• [AIM OF THE TASK] Go to the line below containing "(314, 210) = (398, 122): pink" and print exactly from there through the line containing "(258, 205) = (442, 451): yellow", both included. Print nothing else.

• [DATA SUPPLIED]

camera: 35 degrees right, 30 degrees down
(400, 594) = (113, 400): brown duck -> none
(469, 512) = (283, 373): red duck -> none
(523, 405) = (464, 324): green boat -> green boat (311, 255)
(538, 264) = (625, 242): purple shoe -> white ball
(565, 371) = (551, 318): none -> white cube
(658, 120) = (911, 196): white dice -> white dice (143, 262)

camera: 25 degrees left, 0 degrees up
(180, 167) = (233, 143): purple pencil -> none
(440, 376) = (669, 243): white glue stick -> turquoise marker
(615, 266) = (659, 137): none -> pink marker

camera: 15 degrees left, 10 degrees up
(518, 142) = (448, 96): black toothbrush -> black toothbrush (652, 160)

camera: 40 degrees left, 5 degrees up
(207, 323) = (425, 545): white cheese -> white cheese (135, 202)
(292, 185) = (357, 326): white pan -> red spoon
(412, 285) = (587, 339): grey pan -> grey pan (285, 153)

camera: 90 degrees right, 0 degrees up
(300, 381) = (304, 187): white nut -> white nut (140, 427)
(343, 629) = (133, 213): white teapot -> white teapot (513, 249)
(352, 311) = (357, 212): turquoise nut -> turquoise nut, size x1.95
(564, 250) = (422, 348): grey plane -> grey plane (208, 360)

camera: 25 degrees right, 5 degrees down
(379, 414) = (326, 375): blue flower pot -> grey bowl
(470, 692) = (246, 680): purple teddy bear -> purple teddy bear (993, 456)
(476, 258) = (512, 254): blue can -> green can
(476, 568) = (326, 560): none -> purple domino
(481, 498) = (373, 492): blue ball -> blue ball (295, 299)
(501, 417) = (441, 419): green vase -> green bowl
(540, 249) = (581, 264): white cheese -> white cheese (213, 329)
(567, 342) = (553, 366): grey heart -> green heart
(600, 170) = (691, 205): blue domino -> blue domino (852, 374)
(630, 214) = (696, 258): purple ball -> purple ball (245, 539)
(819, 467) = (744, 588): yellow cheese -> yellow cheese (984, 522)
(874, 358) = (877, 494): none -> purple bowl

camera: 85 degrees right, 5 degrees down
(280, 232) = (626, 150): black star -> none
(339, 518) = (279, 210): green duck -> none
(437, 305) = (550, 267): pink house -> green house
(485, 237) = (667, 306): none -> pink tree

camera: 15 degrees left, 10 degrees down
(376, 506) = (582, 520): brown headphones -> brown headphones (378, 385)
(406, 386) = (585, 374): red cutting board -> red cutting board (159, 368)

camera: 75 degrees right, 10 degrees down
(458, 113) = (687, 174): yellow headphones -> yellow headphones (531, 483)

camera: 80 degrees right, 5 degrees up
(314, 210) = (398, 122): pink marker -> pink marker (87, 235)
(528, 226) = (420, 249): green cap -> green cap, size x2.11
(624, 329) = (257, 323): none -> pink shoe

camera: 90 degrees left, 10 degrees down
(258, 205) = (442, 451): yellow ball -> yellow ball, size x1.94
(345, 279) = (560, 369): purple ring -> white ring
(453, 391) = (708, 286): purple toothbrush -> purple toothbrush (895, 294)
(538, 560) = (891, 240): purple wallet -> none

• [RESULT FOR THIS EXERCISE]
(314, 210) = (398, 122): pink marker -> pink marker (87, 235)
(528, 226) = (420, 249): green cap -> green cap, size x2.11
(624, 329) = (257, 323): none -> pink shoe

camera: 90 degrees left, 10 degrees down
(258, 205) = (442, 451): yellow ball -> yellow ball, size x1.94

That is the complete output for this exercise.